WORK TASK.
The line that contains "(844, 246) = (588, 198): orange brush -> none" and all lines following it to the end of the data below: set these down exactly, and nothing besides.

DATA BLOCK.
*** Begin section ***

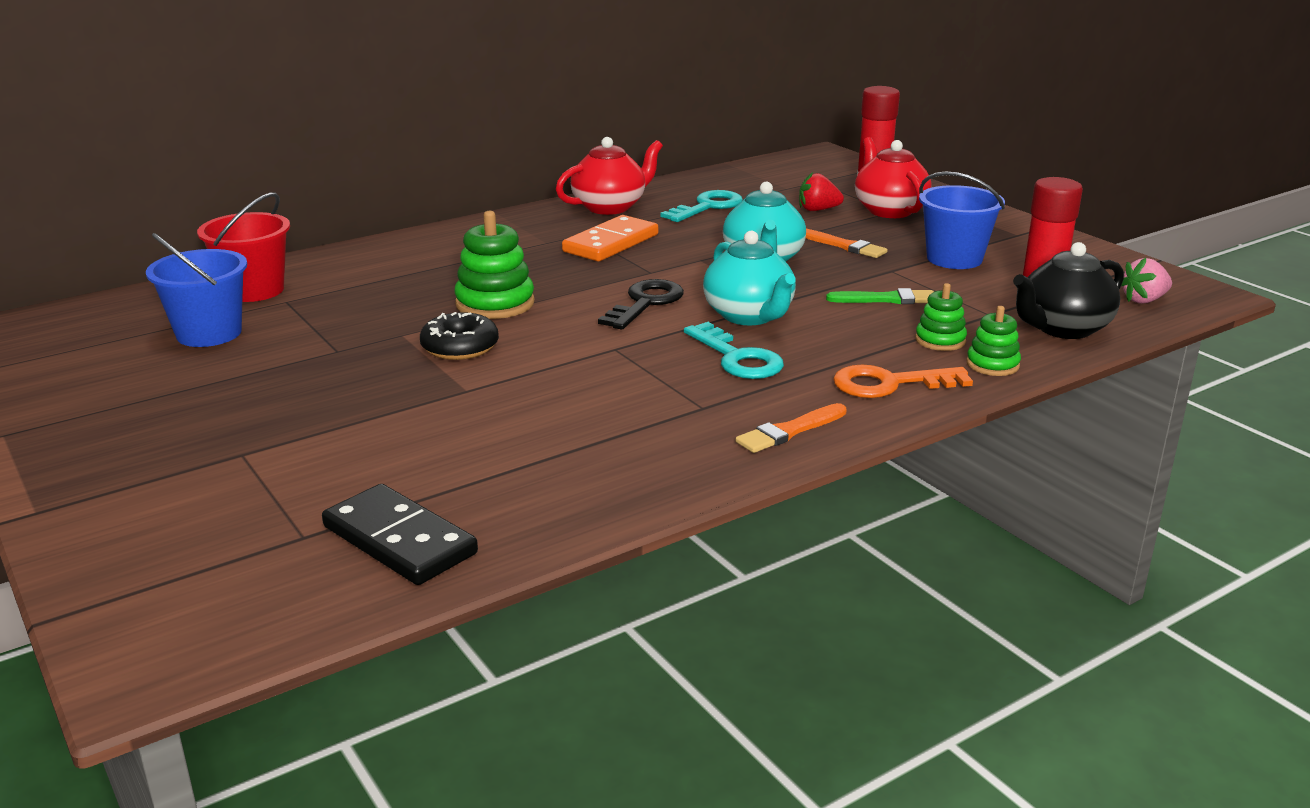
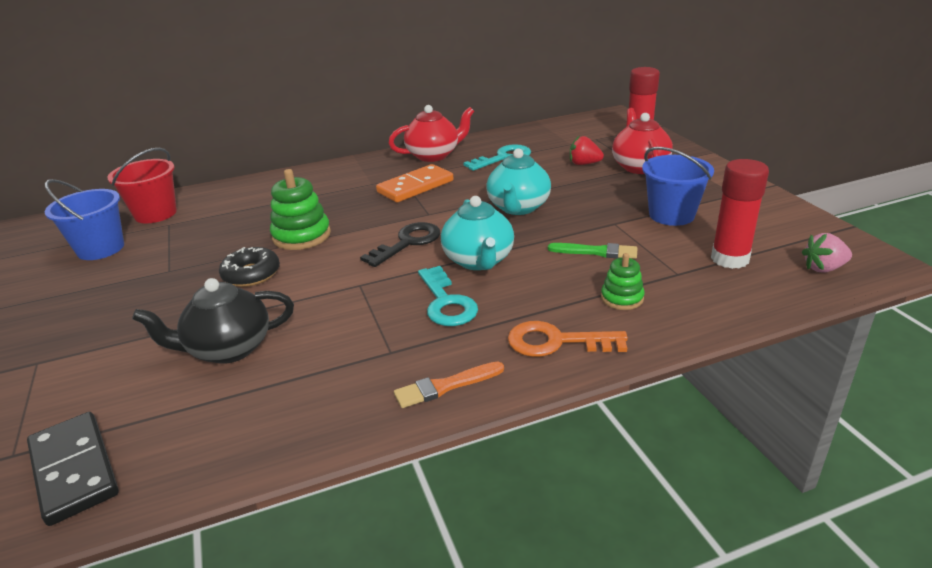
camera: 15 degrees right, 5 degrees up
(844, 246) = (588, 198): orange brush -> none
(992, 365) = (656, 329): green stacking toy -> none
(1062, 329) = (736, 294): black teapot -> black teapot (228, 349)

*** End section ***

ANSWER TO THIS PROBLEM.
(844, 246) = (588, 198): orange brush -> none
(992, 365) = (656, 329): green stacking toy -> none
(1062, 329) = (736, 294): black teapot -> black teapot (228, 349)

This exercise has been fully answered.